What needs to be done ▸
Using the listing that follows, return every line with the word "russet".

Data shown ▸

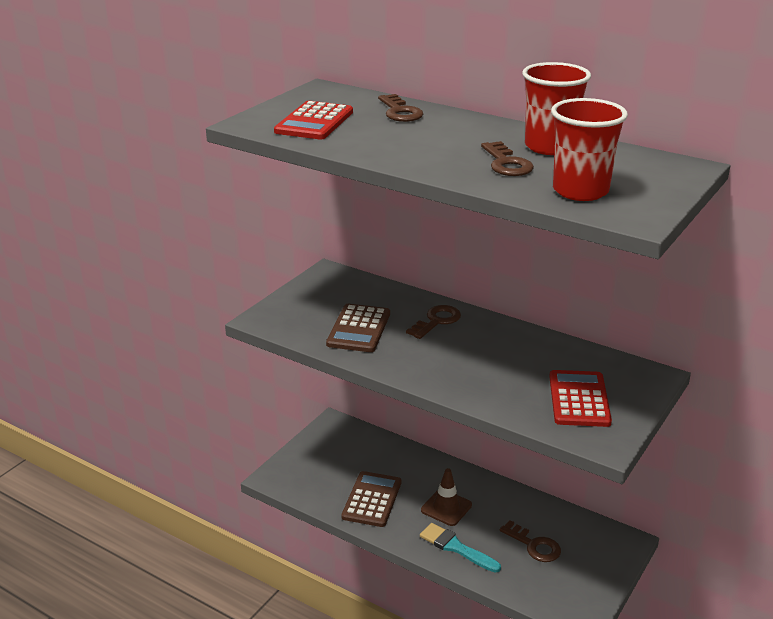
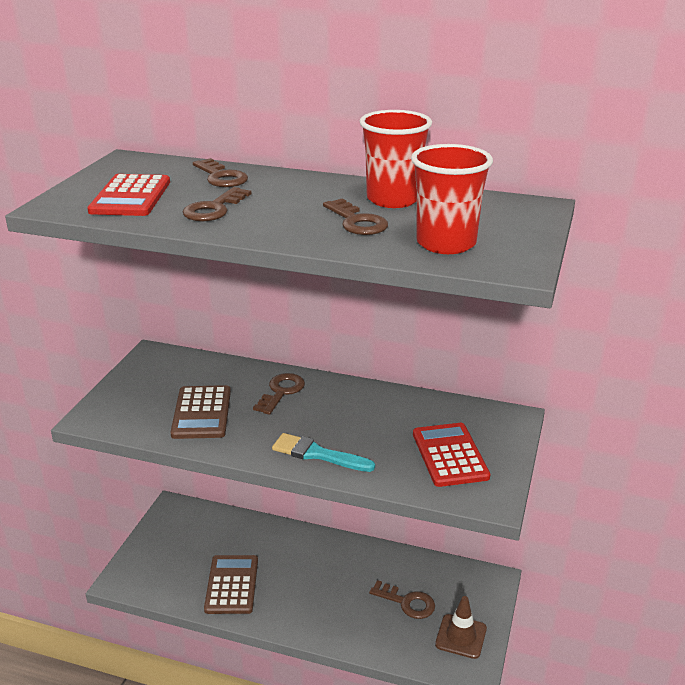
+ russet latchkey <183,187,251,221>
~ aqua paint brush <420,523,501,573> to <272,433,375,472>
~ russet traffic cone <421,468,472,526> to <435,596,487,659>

Task response ▸
+ russet latchkey <183,187,251,221>
~ russet traffic cone <421,468,472,526> to <435,596,487,659>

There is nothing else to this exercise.